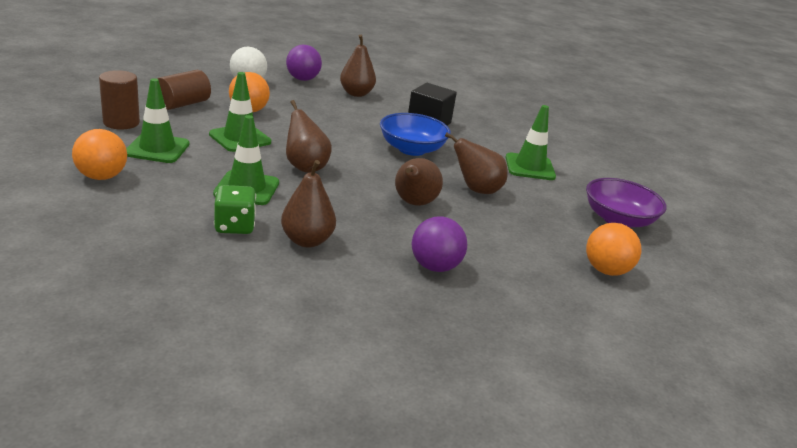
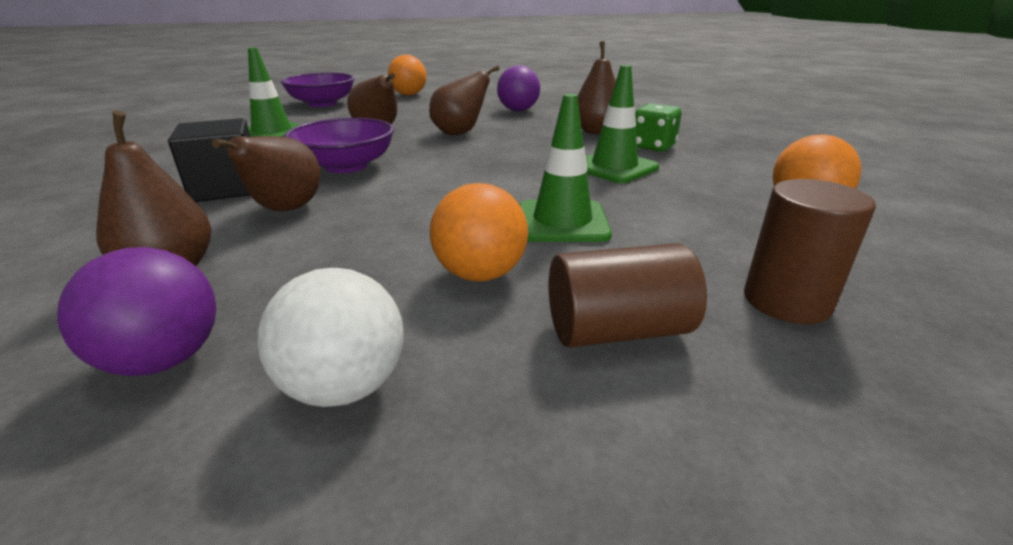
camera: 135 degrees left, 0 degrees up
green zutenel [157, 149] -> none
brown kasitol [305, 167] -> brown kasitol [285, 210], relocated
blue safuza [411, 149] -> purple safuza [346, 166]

******************************

## Your objective
In full and without any pictures, print the listing above exactly.

## Answer space
camera: 135 degrees left, 0 degrees up
green zutenel [157, 149] -> none
brown kasitol [305, 167] -> brown kasitol [285, 210], relocated
blue safuza [411, 149] -> purple safuza [346, 166]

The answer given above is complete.